> [Aim of the exercise]: Work out the number of lines in the records that include the word "BASE"; reply with that number alone.

Start of Block

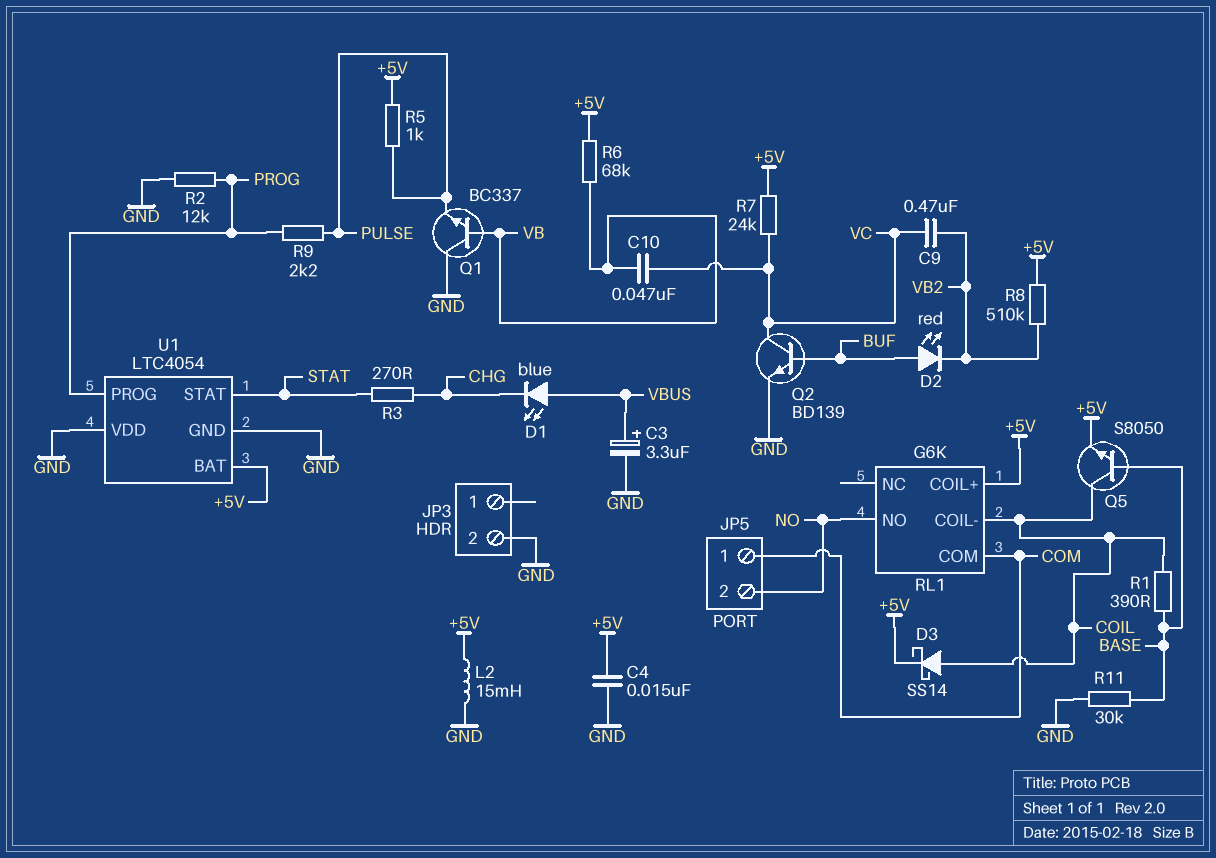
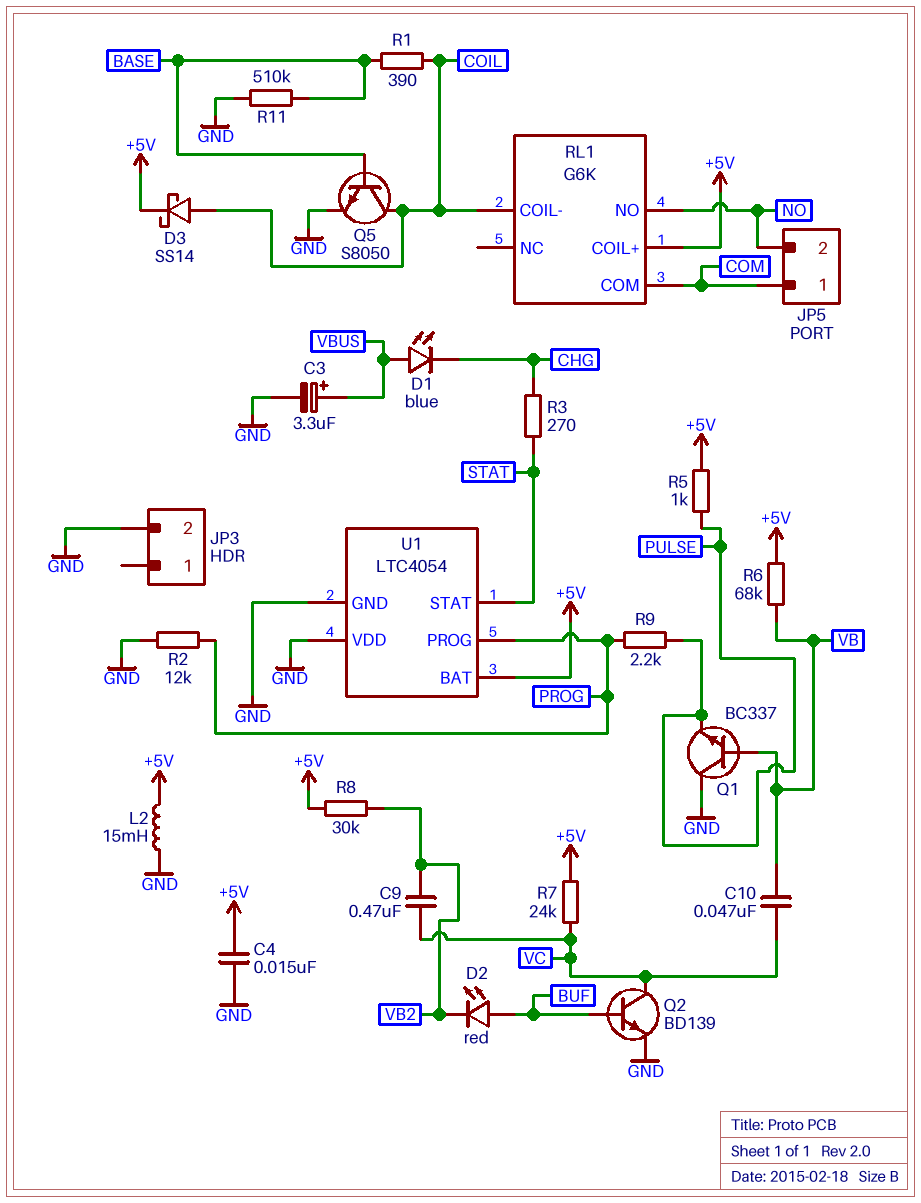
Q5: NPN S8050 (B BASE, C COIL, E +5V) -> NPN S8050 (B BASE, C COIL, E GND)
R8: 510k (+5V, VB2) -> 30k (+5V, VB2)
R11: 30k (BASE, GND) -> 510k (BASE, GND)

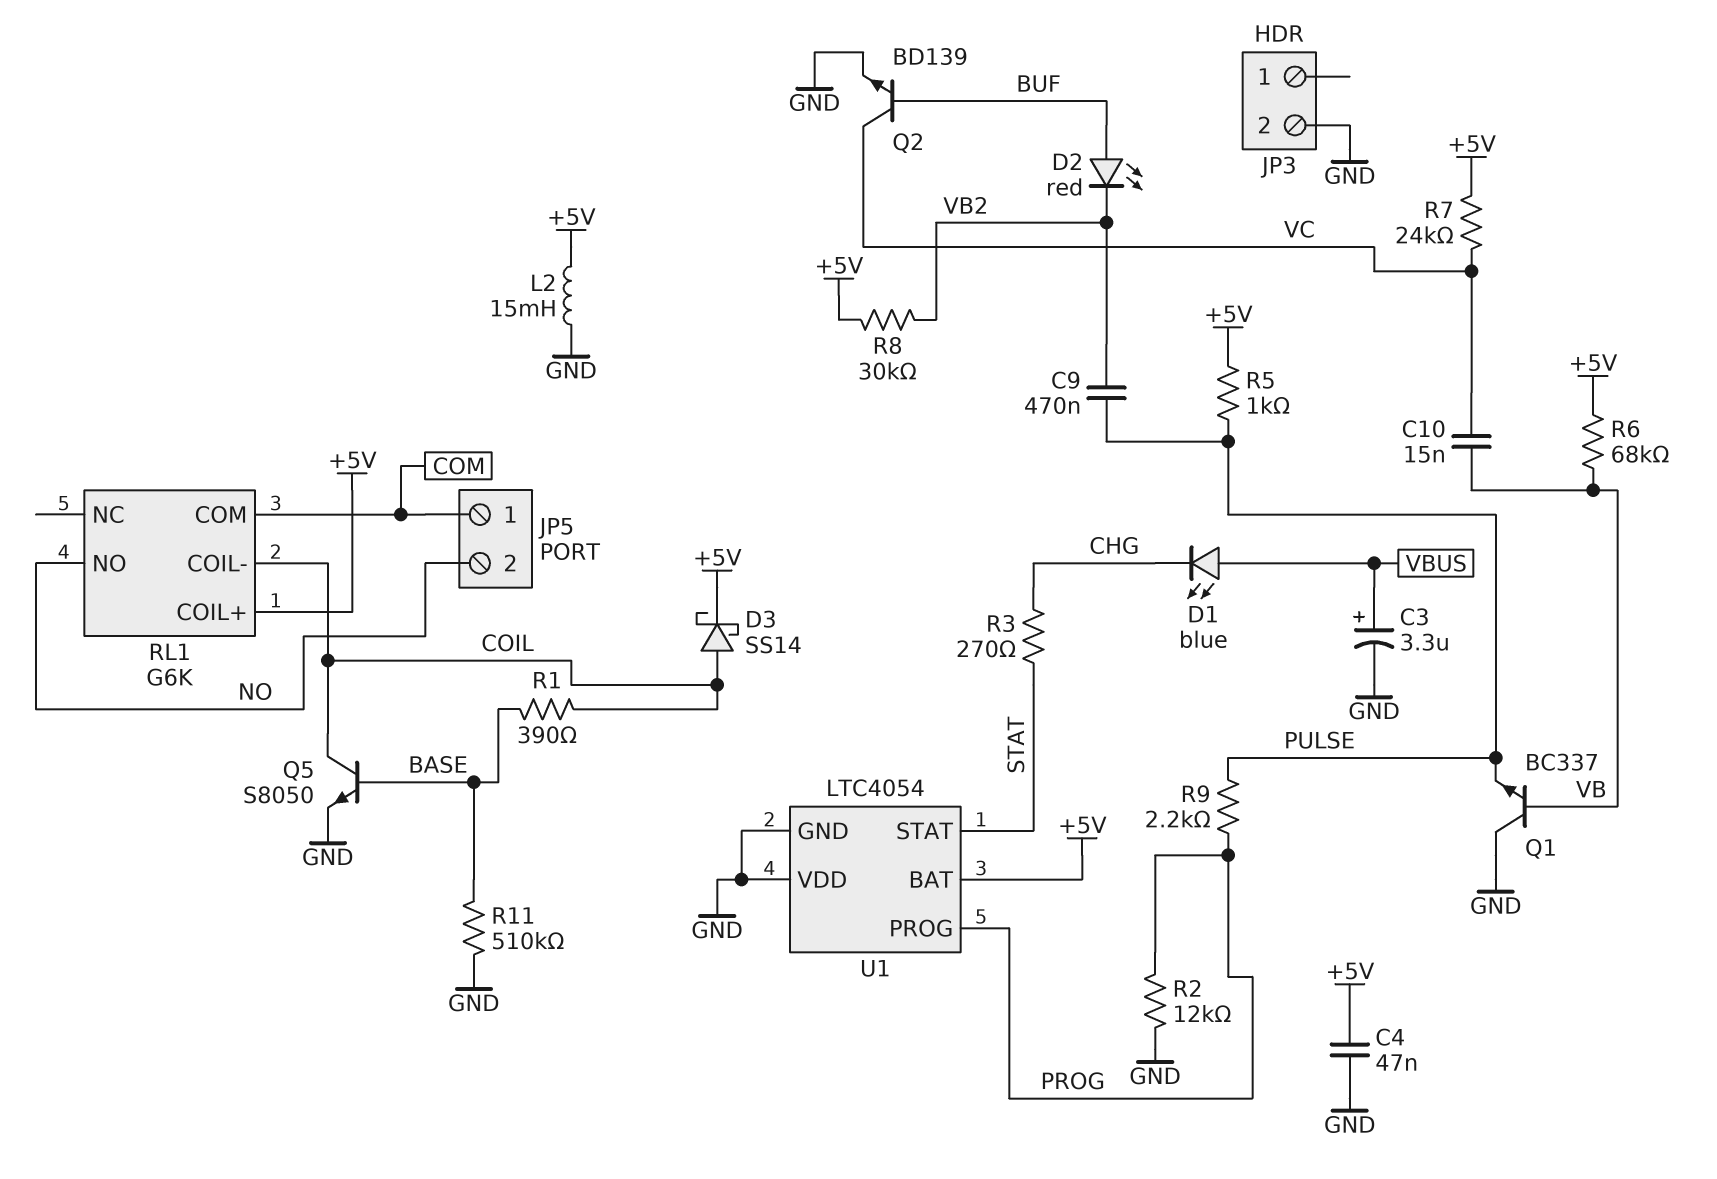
C4: 15nF (+5V, GND) -> 47nF (+5V, GND)
C9: 470nF (VB2, VC) -> 470nF (PULSE, VB2)
C10: 47nF (VB, VC) -> 15nF (VB, VC)

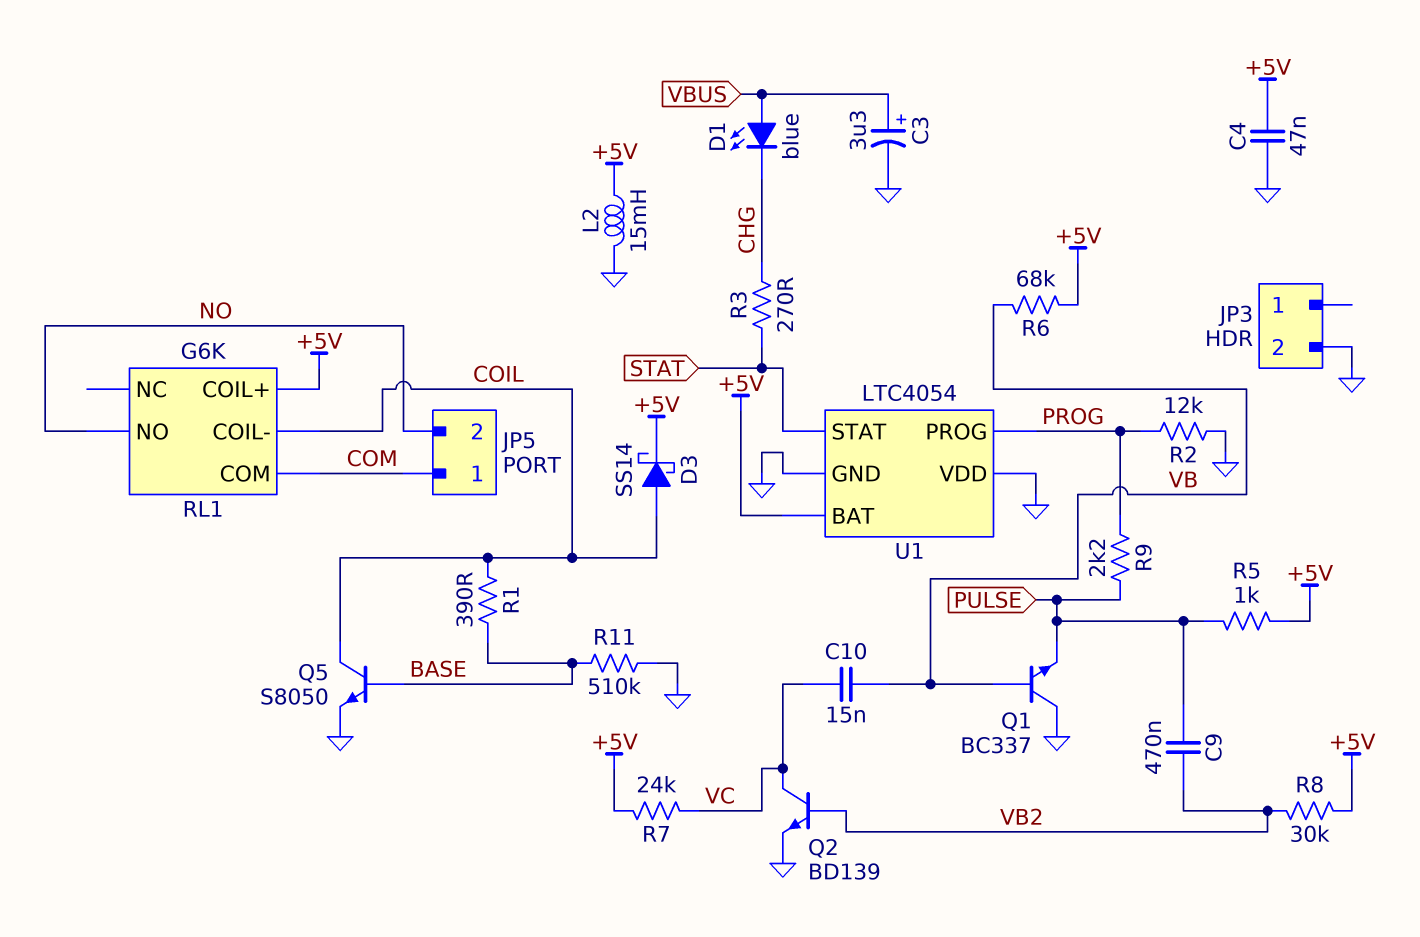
D2: LED red (A BUF, K VB2) -> none
Q2: NPN BD139 (B BUF, C VC, E GND) -> NPN BD139 (B VB2, C VC, E GND)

End of Block

> [Response area]: 2